About this exercise: How do the lines below between the ones holding "R1: 22k (5V, N_13) -> 5.1k (5V, N_13)" and "R103: none -> 100 (BUF, VB)", inclusive, read? Give them again exactly, with no other lines.

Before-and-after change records
Segment Open
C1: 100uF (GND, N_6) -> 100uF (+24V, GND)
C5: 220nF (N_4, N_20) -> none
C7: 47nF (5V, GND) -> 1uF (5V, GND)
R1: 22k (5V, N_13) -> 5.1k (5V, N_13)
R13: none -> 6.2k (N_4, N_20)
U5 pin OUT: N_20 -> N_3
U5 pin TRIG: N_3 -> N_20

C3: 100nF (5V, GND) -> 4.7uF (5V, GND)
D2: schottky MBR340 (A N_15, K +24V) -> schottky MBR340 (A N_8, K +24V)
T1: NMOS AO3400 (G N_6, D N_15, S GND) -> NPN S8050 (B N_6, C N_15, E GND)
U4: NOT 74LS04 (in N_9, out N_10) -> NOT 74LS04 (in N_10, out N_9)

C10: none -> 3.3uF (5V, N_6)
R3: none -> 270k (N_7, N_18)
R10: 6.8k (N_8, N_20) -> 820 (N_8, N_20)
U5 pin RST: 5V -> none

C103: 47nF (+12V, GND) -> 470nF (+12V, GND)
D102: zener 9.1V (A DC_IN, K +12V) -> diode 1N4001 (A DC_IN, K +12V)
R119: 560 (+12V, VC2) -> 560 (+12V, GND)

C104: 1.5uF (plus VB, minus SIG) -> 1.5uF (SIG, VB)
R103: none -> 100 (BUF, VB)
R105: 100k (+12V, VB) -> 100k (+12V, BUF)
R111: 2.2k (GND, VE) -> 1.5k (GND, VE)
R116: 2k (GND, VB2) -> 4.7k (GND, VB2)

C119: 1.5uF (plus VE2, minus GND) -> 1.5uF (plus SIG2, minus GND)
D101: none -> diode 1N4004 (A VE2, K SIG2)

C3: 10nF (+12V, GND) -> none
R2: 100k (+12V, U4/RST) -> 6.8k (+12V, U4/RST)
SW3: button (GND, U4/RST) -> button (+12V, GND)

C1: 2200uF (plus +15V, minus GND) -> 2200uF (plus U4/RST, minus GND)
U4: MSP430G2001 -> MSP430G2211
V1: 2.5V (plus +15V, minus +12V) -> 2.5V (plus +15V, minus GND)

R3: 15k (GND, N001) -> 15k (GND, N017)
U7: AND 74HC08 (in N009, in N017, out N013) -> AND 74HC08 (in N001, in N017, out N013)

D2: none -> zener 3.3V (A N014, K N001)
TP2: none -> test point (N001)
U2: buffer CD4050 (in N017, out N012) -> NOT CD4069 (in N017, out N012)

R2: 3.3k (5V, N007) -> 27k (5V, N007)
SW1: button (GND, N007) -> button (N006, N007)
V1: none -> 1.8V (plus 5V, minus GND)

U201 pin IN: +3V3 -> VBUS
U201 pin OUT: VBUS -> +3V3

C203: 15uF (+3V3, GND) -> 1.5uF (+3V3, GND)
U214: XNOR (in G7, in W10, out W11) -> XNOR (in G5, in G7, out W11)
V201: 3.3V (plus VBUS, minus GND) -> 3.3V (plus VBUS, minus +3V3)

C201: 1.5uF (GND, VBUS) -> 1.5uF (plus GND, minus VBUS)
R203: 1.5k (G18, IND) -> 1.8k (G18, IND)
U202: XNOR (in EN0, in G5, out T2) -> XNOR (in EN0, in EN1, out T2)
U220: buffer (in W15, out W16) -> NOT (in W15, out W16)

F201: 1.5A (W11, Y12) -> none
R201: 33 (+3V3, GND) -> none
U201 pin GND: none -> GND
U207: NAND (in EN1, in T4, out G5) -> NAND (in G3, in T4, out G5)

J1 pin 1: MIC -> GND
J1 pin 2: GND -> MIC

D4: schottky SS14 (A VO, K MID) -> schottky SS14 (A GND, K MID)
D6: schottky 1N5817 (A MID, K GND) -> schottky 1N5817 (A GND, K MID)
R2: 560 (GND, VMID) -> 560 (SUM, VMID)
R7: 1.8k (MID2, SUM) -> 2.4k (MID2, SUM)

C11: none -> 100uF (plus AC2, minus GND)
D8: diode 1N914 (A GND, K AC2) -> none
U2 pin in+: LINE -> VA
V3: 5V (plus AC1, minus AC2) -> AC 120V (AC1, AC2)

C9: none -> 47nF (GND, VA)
Segment Closed
Completed task:
R1: 22k (5V, N_13) -> 5.1k (5V, N_13)
R13: none -> 6.2k (N_4, N_20)
U5 pin OUT: N_20 -> N_3
U5 pin TRIG: N_3 -> N_20

C3: 100nF (5V, GND) -> 4.7uF (5V, GND)
D2: schottky MBR340 (A N_15, K +24V) -> schottky MBR340 (A N_8, K +24V)
T1: NMOS AO3400 (G N_6, D N_15, S GND) -> NPN S8050 (B N_6, C N_15, E GND)
U4: NOT 74LS04 (in N_9, out N_10) -> NOT 74LS04 (in N_10, out N_9)

C10: none -> 3.3uF (5V, N_6)
R3: none -> 270k (N_7, N_18)
R10: 6.8k (N_8, N_20) -> 820 (N_8, N_20)
U5 pin RST: 5V -> none

C103: 47nF (+12V, GND) -> 470nF (+12V, GND)
D102: zener 9.1V (A DC_IN, K +12V) -> diode 1N4001 (A DC_IN, K +12V)
R119: 560 (+12V, VC2) -> 560 (+12V, GND)

C104: 1.5uF (plus VB, minus SIG) -> 1.5uF (SIG, VB)
R103: none -> 100 (BUF, VB)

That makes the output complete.